**Action item**
Your reply should reproduce each record precisely as written.

--- Excerpted data Enclosed Below ---

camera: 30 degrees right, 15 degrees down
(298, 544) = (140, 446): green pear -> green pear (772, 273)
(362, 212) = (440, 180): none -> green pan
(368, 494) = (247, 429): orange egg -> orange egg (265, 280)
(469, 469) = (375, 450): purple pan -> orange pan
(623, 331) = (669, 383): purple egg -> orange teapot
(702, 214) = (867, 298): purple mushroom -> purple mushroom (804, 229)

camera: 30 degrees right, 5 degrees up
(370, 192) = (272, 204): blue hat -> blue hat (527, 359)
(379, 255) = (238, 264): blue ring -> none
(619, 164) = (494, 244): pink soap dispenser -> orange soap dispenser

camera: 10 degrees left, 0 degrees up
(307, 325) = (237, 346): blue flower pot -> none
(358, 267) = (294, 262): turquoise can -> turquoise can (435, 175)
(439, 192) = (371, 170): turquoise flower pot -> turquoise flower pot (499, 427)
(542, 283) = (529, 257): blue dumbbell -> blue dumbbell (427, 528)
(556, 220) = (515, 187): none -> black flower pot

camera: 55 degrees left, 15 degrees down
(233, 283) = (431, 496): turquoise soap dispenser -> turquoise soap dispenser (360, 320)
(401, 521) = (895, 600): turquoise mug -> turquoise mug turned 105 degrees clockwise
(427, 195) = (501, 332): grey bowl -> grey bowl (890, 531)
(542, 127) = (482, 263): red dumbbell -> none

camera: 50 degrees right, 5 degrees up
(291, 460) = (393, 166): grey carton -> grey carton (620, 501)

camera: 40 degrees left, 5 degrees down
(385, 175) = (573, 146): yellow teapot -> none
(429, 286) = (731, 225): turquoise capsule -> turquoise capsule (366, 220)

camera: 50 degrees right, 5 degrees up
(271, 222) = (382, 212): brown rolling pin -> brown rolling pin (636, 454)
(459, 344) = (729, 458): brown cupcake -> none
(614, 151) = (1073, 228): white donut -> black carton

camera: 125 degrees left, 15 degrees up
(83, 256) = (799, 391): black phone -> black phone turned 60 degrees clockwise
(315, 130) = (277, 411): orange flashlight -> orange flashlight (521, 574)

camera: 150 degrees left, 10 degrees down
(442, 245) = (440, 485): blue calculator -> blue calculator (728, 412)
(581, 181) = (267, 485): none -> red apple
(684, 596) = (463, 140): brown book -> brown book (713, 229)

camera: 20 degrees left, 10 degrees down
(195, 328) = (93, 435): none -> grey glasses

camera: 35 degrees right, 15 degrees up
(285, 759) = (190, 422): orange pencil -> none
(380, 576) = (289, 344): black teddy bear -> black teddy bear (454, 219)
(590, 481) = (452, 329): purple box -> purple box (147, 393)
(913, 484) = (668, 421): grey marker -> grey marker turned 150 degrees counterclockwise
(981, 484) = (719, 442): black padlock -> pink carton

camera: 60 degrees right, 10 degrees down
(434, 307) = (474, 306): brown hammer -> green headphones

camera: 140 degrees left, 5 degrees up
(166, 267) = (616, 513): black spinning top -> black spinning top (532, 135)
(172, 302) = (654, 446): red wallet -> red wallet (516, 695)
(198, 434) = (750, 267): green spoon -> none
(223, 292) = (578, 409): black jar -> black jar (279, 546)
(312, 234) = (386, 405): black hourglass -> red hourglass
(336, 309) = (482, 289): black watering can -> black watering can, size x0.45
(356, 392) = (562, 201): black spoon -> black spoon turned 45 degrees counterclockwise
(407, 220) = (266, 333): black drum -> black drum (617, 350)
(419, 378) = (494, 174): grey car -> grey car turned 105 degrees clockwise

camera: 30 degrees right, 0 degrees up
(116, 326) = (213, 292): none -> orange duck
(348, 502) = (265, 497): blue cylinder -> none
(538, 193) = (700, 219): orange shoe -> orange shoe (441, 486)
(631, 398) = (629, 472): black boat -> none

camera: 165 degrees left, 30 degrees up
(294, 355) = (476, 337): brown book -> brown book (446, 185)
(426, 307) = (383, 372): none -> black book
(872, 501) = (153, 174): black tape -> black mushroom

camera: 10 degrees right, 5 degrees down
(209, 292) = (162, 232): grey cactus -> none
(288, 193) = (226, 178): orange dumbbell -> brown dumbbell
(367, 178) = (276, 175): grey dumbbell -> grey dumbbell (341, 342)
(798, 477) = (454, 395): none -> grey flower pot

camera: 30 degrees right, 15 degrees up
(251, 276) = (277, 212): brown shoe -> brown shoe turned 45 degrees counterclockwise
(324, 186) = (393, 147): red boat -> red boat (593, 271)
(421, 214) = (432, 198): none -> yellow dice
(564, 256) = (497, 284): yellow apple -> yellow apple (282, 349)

--- End of Enclosed Excerpted data ---

**Result of this task**
camera: 30 degrees right, 15 degrees down
(298, 544) = (140, 446): green pear -> green pear (772, 273)
(362, 212) = (440, 180): none -> green pan
(368, 494) = (247, 429): orange egg -> orange egg (265, 280)
(469, 469) = (375, 450): purple pan -> orange pan
(623, 331) = (669, 383): purple egg -> orange teapot
(702, 214) = (867, 298): purple mushroom -> purple mushroom (804, 229)

camera: 30 degrees right, 5 degrees up
(370, 192) = (272, 204): blue hat -> blue hat (527, 359)
(379, 255) = (238, 264): blue ring -> none
(619, 164) = (494, 244): pink soap dispenser -> orange soap dispenser

camera: 10 degrees left, 0 degrees up
(307, 325) = (237, 346): blue flower pot -> none
(358, 267) = (294, 262): turquoise can -> turquoise can (435, 175)
(439, 192) = (371, 170): turquoise flower pot -> turquoise flower pot (499, 427)
(542, 283) = (529, 257): blue dumbbell -> blue dumbbell (427, 528)
(556, 220) = (515, 187): none -> black flower pot

camera: 55 degrees left, 15 degrees down
(233, 283) = (431, 496): turquoise soap dispenser -> turquoise soap dispenser (360, 320)
(401, 521) = (895, 600): turquoise mug -> turquoise mug turned 105 degrees clockwise
(427, 195) = (501, 332): grey bowl -> grey bowl (890, 531)
(542, 127) = (482, 263): red dumbbell -> none

camera: 50 degrees right, 5 degrees up
(291, 460) = (393, 166): grey carton -> grey carton (620, 501)

camera: 40 degrees left, 5 degrees down
(385, 175) = (573, 146): yellow teapot -> none
(429, 286) = (731, 225): turquoise capsule -> turquoise capsule (366, 220)

camera: 50 degrees right, 5 degrees up
(271, 222) = (382, 212): brown rolling pin -> brown rolling pin (636, 454)
(459, 344) = (729, 458): brown cupcake -> none
(614, 151) = (1073, 228): white donut -> black carton

camera: 125 degrees left, 15 degrees up
(83, 256) = (799, 391): black phone -> black phone turned 60 degrees clockwise
(315, 130) = (277, 411): orange flashlight -> orange flashlight (521, 574)

camera: 150 degrees left, 10 degrees down
(442, 245) = (440, 485): blue calculator -> blue calculator (728, 412)
(581, 181) = (267, 485): none -> red apple
(684, 596) = (463, 140): brown book -> brown book (713, 229)

camera: 20 degrees left, 10 degrees down
(195, 328) = (93, 435): none -> grey glasses

camera: 35 degrees right, 15 degrees up
(285, 759) = (190, 422): orange pencil -> none
(380, 576) = (289, 344): black teddy bear -> black teddy bear (454, 219)
(590, 481) = (452, 329): purple box -> purple box (147, 393)
(913, 484) = (668, 421): grey marker -> grey marker turned 150 degrees counterclockwise
(981, 484) = (719, 442): black padlock -> pink carton

camera: 60 degrees right, 10 degrees down
(434, 307) = (474, 306): brown hammer -> green headphones

camera: 140 degrees left, 5 degrees up
(166, 267) = (616, 513): black spinning top -> black spinning top (532, 135)
(172, 302) = (654, 446): red wallet -> red wallet (516, 695)
(198, 434) = (750, 267): green spoon -> none
(223, 292) = (578, 409): black jar -> black jar (279, 546)
(312, 234) = (386, 405): black hourglass -> red hourglass
(336, 309) = (482, 289): black watering can -> black watering can, size x0.45
(356, 392) = (562, 201): black spoon -> black spoon turned 45 degrees counterclockwise
(407, 220) = (266, 333): black drum -> black drum (617, 350)
(419, 378) = (494, 174): grey car -> grey car turned 105 degrees clockwise

camera: 30 degrees right, 0 degrees up
(116, 326) = (213, 292): none -> orange duck
(348, 502) = (265, 497): blue cylinder -> none
(538, 193) = (700, 219): orange shoe -> orange shoe (441, 486)
(631, 398) = (629, 472): black boat -> none

camera: 165 degrees left, 30 degrees up
(294, 355) = (476, 337): brown book -> brown book (446, 185)
(426, 307) = (383, 372): none -> black book
(872, 501) = (153, 174): black tape -> black mushroom

camera: 10 degrees right, 5 degrees down
(209, 292) = (162, 232): grey cactus -> none
(288, 193) = (226, 178): orange dumbbell -> brown dumbbell
(367, 178) = (276, 175): grey dumbbell -> grey dumbbell (341, 342)
(798, 477) = (454, 395): none -> grey flower pot

camera: 30 degrees right, 15 degrees up
(251, 276) = (277, 212): brown shoe -> brown shoe turned 45 degrees counterclockwise
(324, 186) = (393, 147): red boat -> red boat (593, 271)
(421, 214) = (432, 198): none -> yellow dice
(564, 256) = (497, 284): yellow apple -> yellow apple (282, 349)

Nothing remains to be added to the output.